» **JOB**
Would you print all of the records below exactly, without skipping any?

» **INPUT**
┄┄┄┄┄┄┄┄┄┄┄┄┄┄┄┄┄┄┄┄

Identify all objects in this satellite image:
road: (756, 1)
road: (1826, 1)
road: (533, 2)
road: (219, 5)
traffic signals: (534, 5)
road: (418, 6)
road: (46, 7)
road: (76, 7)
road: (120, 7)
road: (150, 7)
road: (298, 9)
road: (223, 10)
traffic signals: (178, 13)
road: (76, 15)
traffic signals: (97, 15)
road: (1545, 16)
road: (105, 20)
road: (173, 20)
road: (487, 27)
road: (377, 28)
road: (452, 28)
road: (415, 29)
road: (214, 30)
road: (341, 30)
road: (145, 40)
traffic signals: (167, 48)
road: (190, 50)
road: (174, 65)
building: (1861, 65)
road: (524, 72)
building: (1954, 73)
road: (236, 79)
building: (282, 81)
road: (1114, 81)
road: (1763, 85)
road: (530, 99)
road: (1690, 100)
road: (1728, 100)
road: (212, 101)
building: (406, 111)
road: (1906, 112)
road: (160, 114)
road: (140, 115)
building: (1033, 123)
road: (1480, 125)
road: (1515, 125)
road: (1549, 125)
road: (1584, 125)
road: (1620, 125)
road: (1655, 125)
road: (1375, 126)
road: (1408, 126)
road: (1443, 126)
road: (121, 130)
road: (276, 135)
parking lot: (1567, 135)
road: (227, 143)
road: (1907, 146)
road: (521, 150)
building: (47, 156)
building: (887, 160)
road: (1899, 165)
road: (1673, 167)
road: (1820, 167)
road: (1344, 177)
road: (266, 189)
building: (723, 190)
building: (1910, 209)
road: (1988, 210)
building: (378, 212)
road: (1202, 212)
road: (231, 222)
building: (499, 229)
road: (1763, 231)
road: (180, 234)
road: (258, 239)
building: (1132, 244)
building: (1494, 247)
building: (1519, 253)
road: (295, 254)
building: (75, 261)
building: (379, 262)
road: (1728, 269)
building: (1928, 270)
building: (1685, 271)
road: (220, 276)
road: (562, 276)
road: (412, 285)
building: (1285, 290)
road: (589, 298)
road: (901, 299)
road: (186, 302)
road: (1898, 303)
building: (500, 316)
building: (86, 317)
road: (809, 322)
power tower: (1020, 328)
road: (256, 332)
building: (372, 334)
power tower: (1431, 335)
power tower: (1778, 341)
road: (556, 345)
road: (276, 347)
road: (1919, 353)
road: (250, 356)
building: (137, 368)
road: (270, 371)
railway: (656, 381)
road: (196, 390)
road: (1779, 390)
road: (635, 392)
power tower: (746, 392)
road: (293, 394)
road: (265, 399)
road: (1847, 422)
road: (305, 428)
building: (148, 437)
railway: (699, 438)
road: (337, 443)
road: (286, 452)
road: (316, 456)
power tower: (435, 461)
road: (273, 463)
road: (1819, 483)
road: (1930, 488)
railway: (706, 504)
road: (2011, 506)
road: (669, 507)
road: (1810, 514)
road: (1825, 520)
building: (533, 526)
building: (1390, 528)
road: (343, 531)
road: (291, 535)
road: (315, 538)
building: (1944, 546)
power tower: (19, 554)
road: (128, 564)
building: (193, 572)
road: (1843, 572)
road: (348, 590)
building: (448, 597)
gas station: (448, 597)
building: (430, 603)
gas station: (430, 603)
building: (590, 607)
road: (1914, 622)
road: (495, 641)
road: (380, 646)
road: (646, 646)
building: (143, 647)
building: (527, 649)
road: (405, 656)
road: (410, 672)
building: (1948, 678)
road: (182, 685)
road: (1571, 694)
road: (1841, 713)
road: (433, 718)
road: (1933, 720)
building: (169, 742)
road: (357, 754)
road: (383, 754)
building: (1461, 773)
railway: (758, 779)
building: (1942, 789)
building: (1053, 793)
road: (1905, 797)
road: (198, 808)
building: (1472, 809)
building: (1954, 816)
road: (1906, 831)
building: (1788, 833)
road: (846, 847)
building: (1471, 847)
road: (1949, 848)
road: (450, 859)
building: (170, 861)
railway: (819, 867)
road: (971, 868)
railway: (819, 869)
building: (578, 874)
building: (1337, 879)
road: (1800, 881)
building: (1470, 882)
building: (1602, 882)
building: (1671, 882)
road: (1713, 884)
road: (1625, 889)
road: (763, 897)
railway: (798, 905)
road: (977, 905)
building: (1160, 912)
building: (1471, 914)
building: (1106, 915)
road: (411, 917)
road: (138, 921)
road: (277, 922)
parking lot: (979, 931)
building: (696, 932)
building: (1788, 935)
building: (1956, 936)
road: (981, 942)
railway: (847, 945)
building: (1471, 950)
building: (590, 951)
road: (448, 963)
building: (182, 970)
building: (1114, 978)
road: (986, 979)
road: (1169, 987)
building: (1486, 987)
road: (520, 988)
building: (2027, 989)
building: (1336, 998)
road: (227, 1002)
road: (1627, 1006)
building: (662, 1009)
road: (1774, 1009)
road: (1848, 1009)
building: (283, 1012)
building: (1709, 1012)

┄┄┄┄┄┄┄┄┄┄┄┄┄┄┄┄┄┄┄┄

» **RESPONSE FOR THIS EXERCISE**
Identify all objects in this satellite image:
road: (756, 1)
road: (1826, 1)
road: (533, 2)
road: (219, 5)
traffic signals: (534, 5)
road: (418, 6)
road: (46, 7)
road: (76, 7)
road: (120, 7)
road: (150, 7)
road: (298, 9)
road: (223, 10)
traffic signals: (178, 13)
road: (76, 15)
traffic signals: (97, 15)
road: (1545, 16)
road: (105, 20)
road: (173, 20)
road: (487, 27)
road: (377, 28)
road: (452, 28)
road: (415, 29)
road: (214, 30)
road: (341, 30)
road: (145, 40)
traffic signals: (167, 48)
road: (190, 50)
road: (174, 65)
building: (1861, 65)
road: (524, 72)
building: (1954, 73)
road: (236, 79)
building: (282, 81)
road: (1114, 81)
road: (1763, 85)
road: (530, 99)
road: (1690, 100)
road: (1728, 100)
road: (212, 101)
building: (406, 111)
road: (1906, 112)
road: (160, 114)
road: (140, 115)
building: (1033, 123)
road: (1480, 125)
road: (1515, 125)
road: (1549, 125)
road: (1584, 125)
road: (1620, 125)
road: (1655, 125)
road: (1375, 126)
road: (1408, 126)
road: (1443, 126)
road: (121, 130)
road: (276, 135)
parking lot: (1567, 135)
road: (227, 143)
road: (1907, 146)
road: (521, 150)
building: (47, 156)
building: (887, 160)
road: (1899, 165)
road: (1673, 167)
road: (1820, 167)
road: (1344, 177)
road: (266, 189)
building: (723, 190)
building: (1910, 209)
road: (1988, 210)
building: (378, 212)
road: (1202, 212)
road: (231, 222)
building: (499, 229)
road: (1763, 231)
road: (180, 234)
road: (258, 239)
building: (1132, 244)
building: (1494, 247)
building: (1519, 253)
road: (295, 254)
building: (75, 261)
building: (379, 262)
road: (1728, 269)
building: (1928, 270)
building: (1685, 271)
road: (220, 276)
road: (562, 276)
road: (412, 285)
building: (1285, 290)
road: (589, 298)
road: (901, 299)
road: (186, 302)
road: (1898, 303)
building: (500, 316)
building: (86, 317)
road: (809, 322)
power tower: (1020, 328)
road: (256, 332)
building: (372, 334)
power tower: (1431, 335)
power tower: (1778, 341)
road: (556, 345)
road: (276, 347)
road: (1919, 353)
road: (250, 356)
building: (137, 368)
road: (270, 371)
railway: (656, 381)
road: (196, 390)
road: (1779, 390)
road: (635, 392)
power tower: (746, 392)
road: (293, 394)
road: (265, 399)
road: (1847, 422)
road: (305, 428)
building: (148, 437)
railway: (699, 438)
road: (337, 443)
road: (286, 452)
road: (316, 456)
power tower: (435, 461)
road: (273, 463)
road: (1819, 483)
road: (1930, 488)
railway: (706, 504)
road: (2011, 506)
road: (669, 507)
road: (1810, 514)
road: (1825, 520)
building: (533, 526)
building: (1390, 528)
road: (343, 531)
road: (291, 535)
road: (315, 538)
building: (1944, 546)
power tower: (19, 554)
road: (128, 564)
building: (193, 572)
road: (1843, 572)
road: (348, 590)
building: (448, 597)
gas station: (448, 597)
building: (430, 603)
gas station: (430, 603)
building: (590, 607)
road: (1914, 622)
road: (495, 641)
road: (380, 646)
road: (646, 646)
building: (143, 647)
building: (527, 649)
road: (405, 656)
road: (410, 672)
building: (1948, 678)
road: (182, 685)
road: (1571, 694)
road: (1841, 713)
road: (433, 718)
road: (1933, 720)
building: (169, 742)
road: (357, 754)
road: (383, 754)
building: (1461, 773)
railway: (758, 779)
building: (1942, 789)
building: (1053, 793)
road: (1905, 797)
road: (198, 808)
building: (1472, 809)
building: (1954, 816)
road: (1906, 831)
building: (1788, 833)
road: (846, 847)
building: (1471, 847)
road: (1949, 848)
road: (450, 859)
building: (170, 861)
railway: (819, 867)
road: (971, 868)
railway: (819, 869)
building: (578, 874)
building: (1337, 879)
road: (1800, 881)
building: (1470, 882)
building: (1602, 882)
building: (1671, 882)
road: (1713, 884)
road: (1625, 889)
road: (763, 897)
railway: (798, 905)
road: (977, 905)
building: (1160, 912)
building: (1471, 914)
building: (1106, 915)
road: (411, 917)
road: (138, 921)
road: (277, 922)
parking lot: (979, 931)
building: (696, 932)
building: (1788, 935)
building: (1956, 936)
road: (981, 942)
railway: (847, 945)
building: (1471, 950)
building: (590, 951)
road: (448, 963)
building: (182, 970)
building: (1114, 978)
road: (986, 979)
road: (1169, 987)
building: (1486, 987)
road: (520, 988)
building: (2027, 989)
building: (1336, 998)
road: (227, 1002)
road: (1627, 1006)
building: (662, 1009)
road: (1774, 1009)
road: (1848, 1009)
building: (283, 1012)
building: (1709, 1012)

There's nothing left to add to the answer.